[TASK] Each record here should be printed again exactly; please leave its pictures out.
=== Begin Enclosure ===
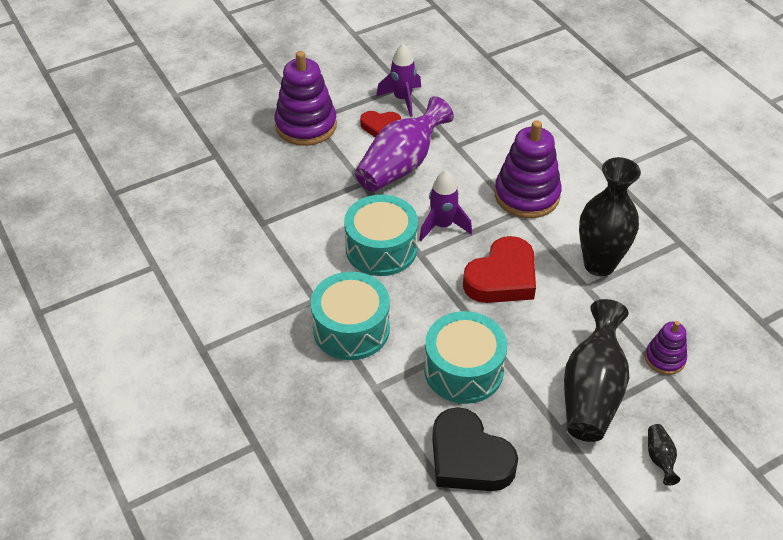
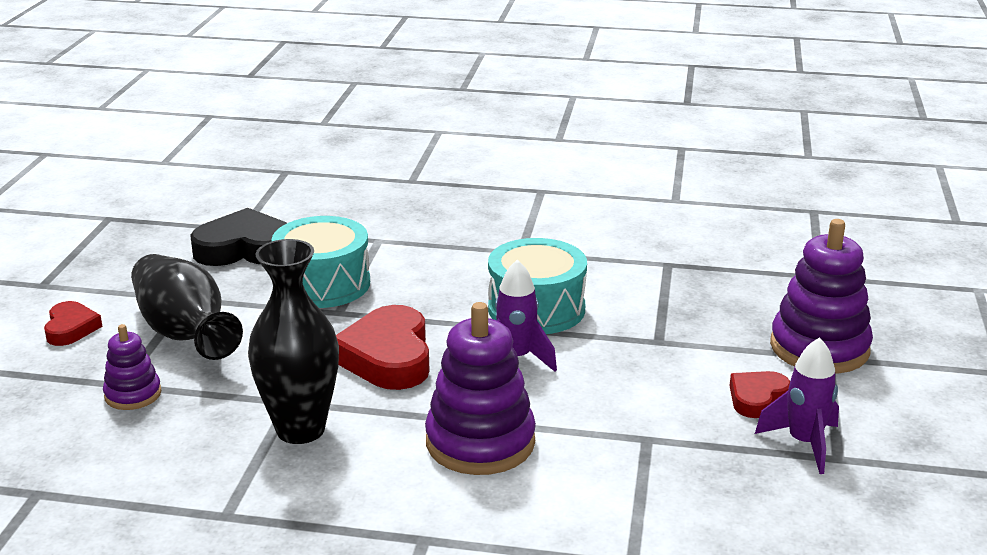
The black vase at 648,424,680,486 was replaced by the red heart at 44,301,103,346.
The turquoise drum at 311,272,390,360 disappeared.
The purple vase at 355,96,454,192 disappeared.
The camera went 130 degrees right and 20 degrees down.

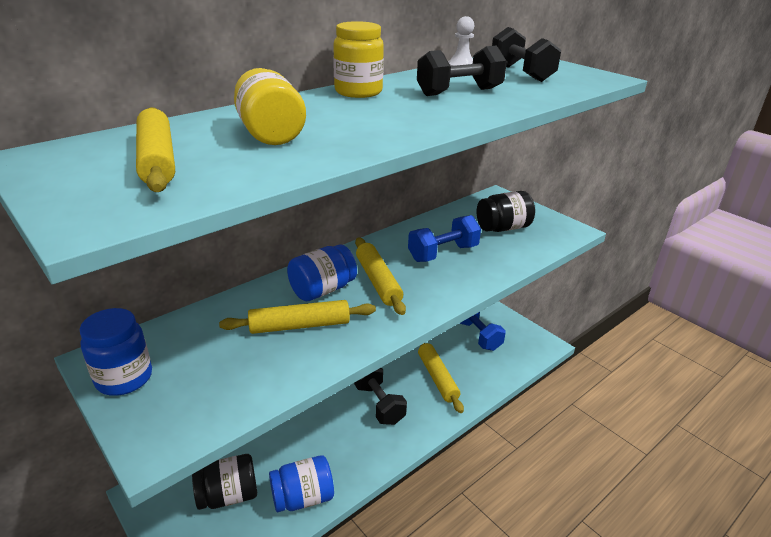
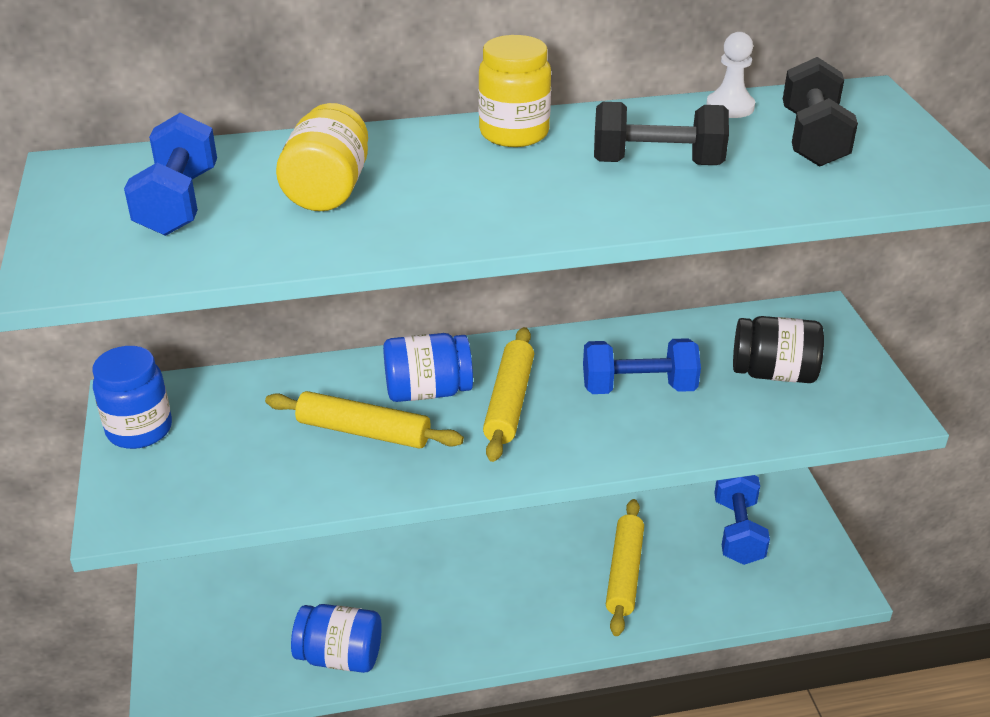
The yellow rolling pin at 136,107,175,192 was replaced by the blue dumbbell at 124,113,217,236.
The black jar at 192,454,257,510 disappeared.
The black dumbbell at 354,367,407,425 disappeared.
The camera went 30 degrees right and 5 degrees up.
=== End Enclosure ===
[RESULT]
The black vase at 648,424,680,486 was replaced by the red heart at 44,301,103,346.
The turquoise drum at 311,272,390,360 disappeared.
The purple vase at 355,96,454,192 disappeared.
The camera went 130 degrees right and 20 degrees down.

The yellow rolling pin at 136,107,175,192 was replaced by the blue dumbbell at 124,113,217,236.
The black jar at 192,454,257,510 disappeared.
The black dumbbell at 354,367,407,425 disappeared.
The camera went 30 degrees right and 5 degrees up.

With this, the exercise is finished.